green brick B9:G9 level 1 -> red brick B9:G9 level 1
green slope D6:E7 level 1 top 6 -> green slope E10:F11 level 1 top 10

----

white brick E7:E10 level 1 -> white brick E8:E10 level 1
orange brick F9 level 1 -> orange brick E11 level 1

----

**AIM OF THE TASK:** Word for word, restate the lines above from the line containing "green brick B9:G9" through the line containing "green slope D6:E7", with both included and nothing else.

**SOLUTION TO THE PROBLEM:**
green brick B9:G9 level 1 -> red brick B9:G9 level 1
green slope D6:E7 level 1 top 6 -> green slope E10:F11 level 1 top 10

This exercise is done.